**TASK ITEM**.
Would you filter these records and copy every line that has the word "AUDIO"?

Change detection outputs:
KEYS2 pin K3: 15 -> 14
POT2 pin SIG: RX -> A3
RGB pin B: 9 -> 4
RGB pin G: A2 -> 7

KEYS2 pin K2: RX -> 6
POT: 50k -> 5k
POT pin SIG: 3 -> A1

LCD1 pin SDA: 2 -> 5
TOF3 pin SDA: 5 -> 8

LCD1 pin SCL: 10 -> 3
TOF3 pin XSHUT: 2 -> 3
...
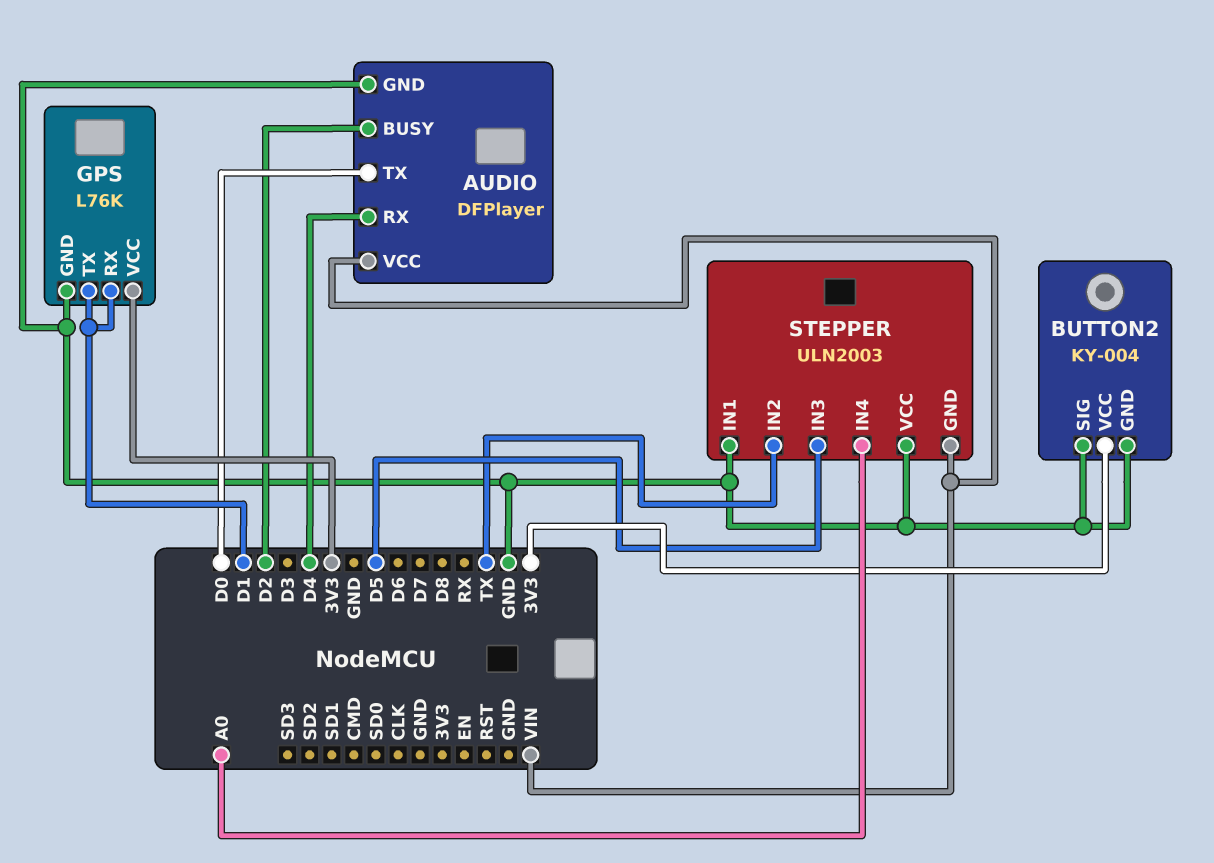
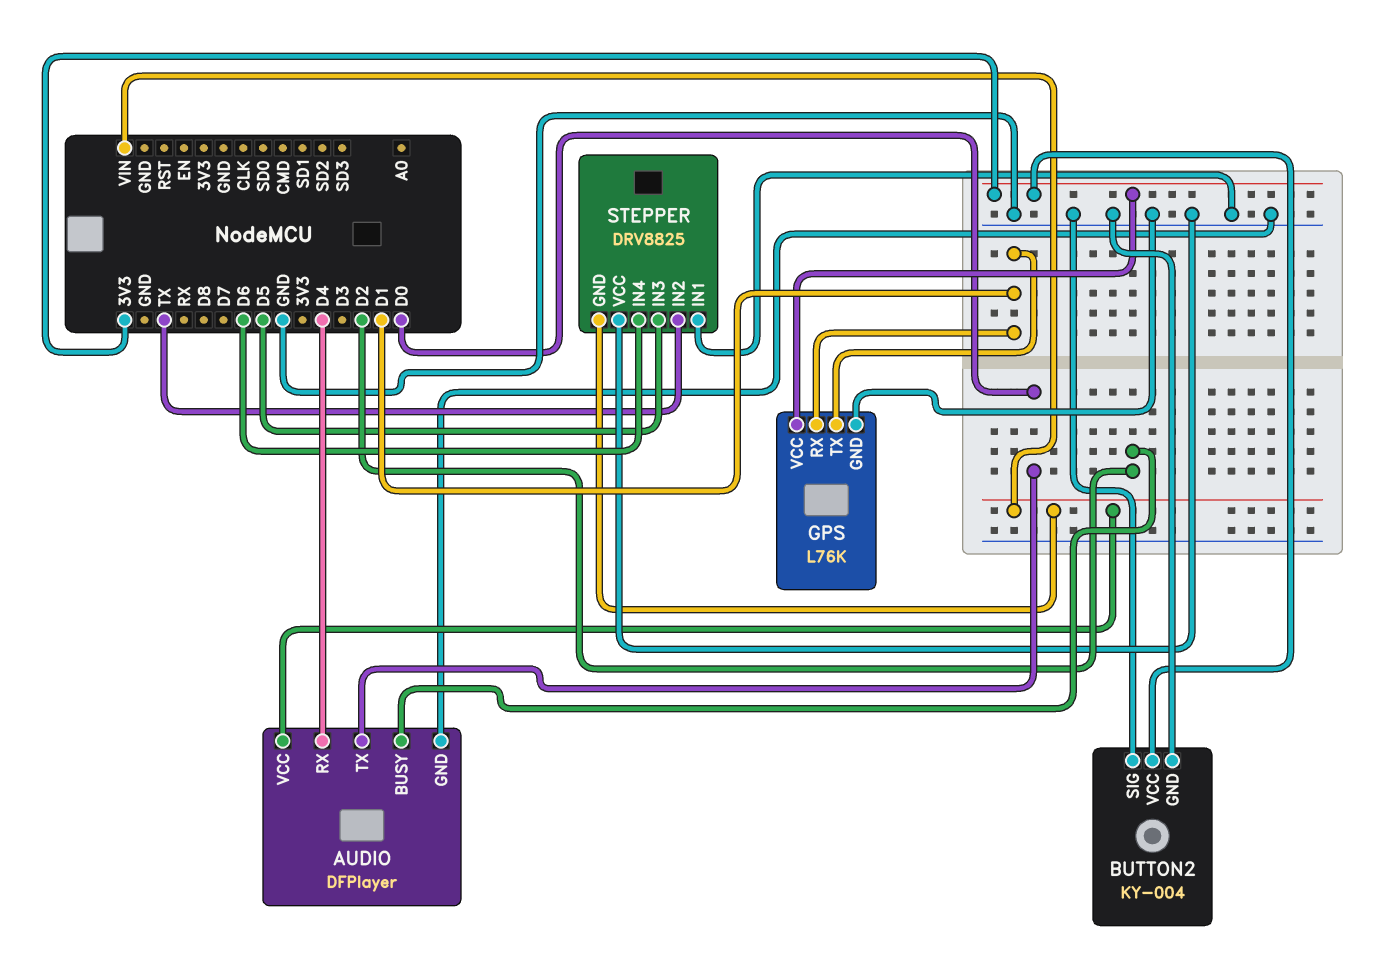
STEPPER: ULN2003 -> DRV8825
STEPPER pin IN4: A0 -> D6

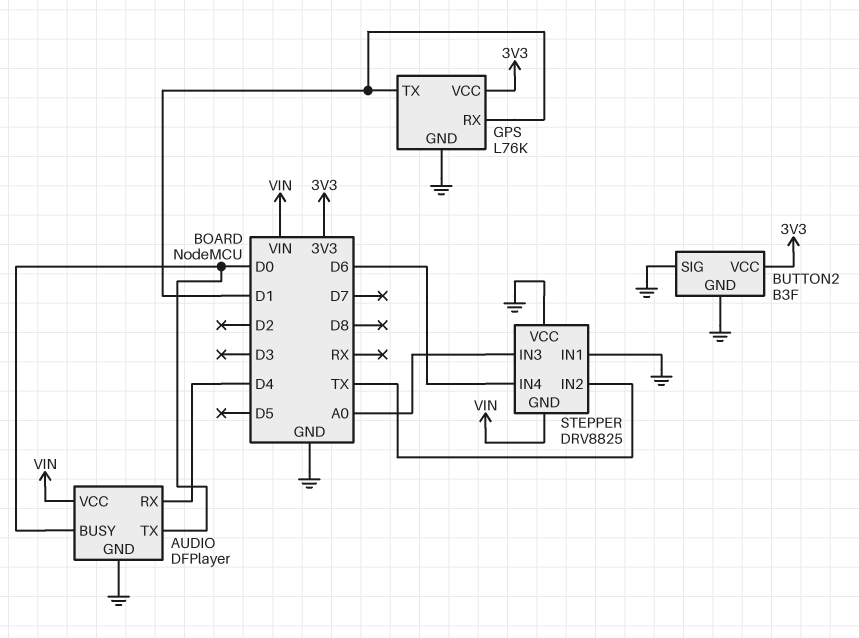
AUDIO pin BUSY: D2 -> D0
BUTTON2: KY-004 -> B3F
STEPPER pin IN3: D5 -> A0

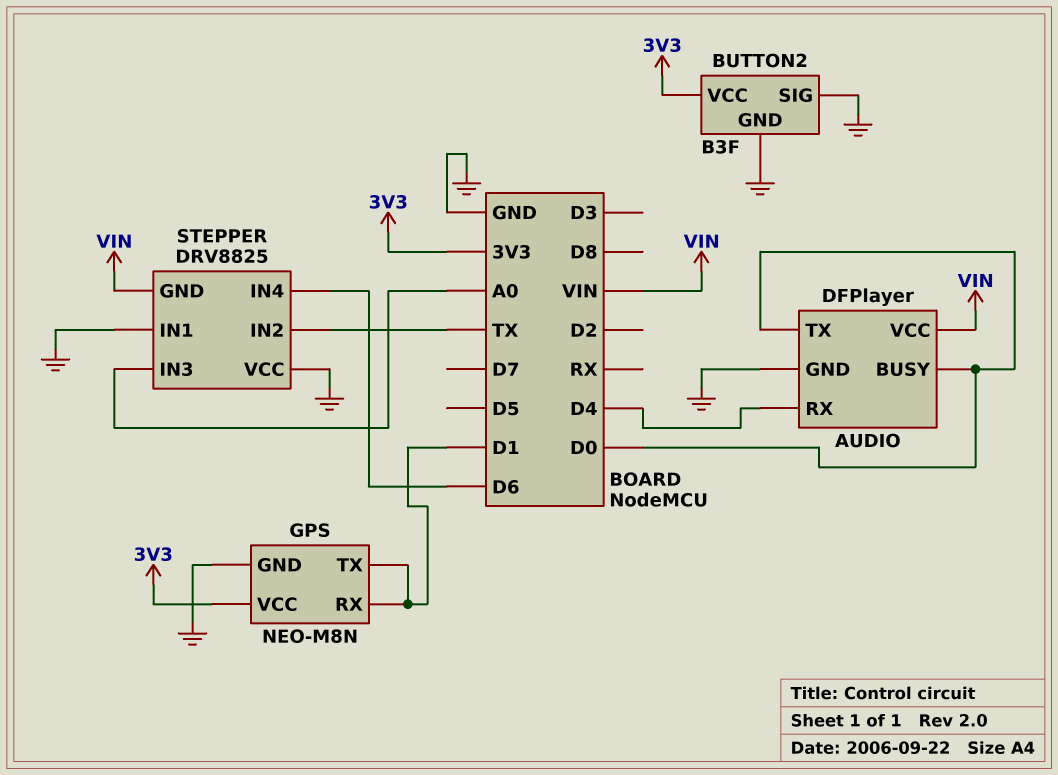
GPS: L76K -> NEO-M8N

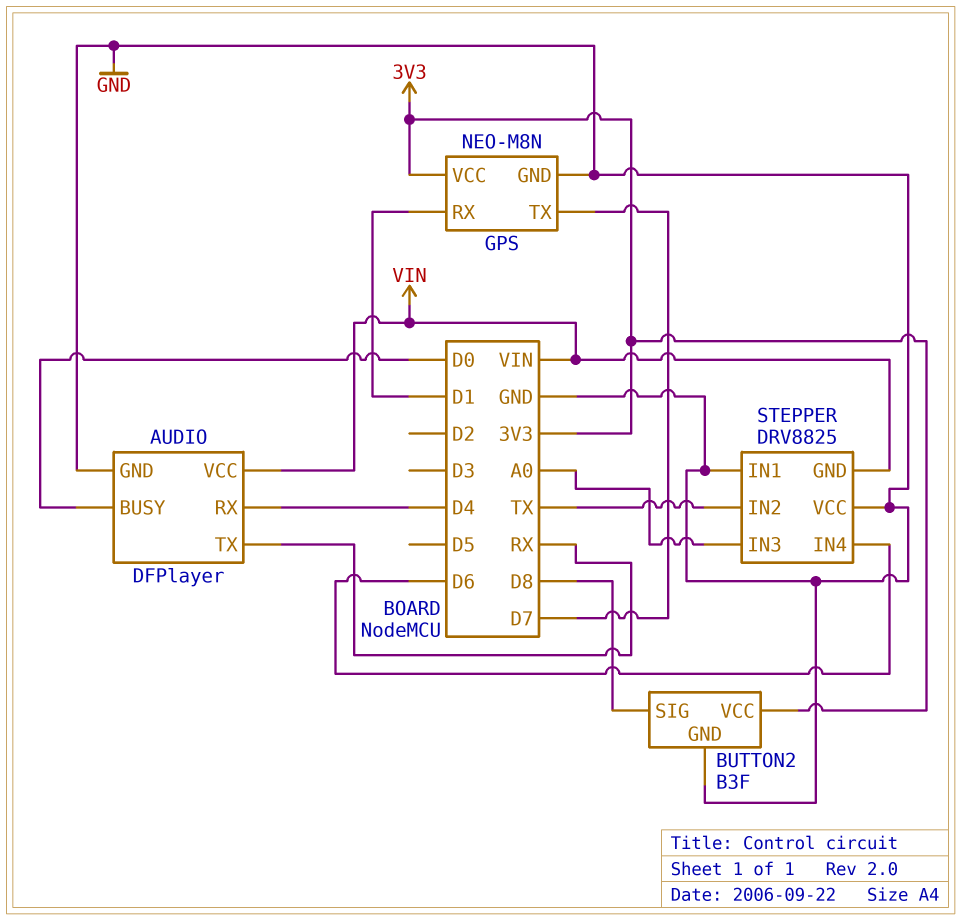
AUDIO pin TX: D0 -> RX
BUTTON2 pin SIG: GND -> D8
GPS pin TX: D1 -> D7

**EXPECTED ANSWER**.
AUDIO pin BUSY: D2 -> D0
AUDIO pin TX: D0 -> RX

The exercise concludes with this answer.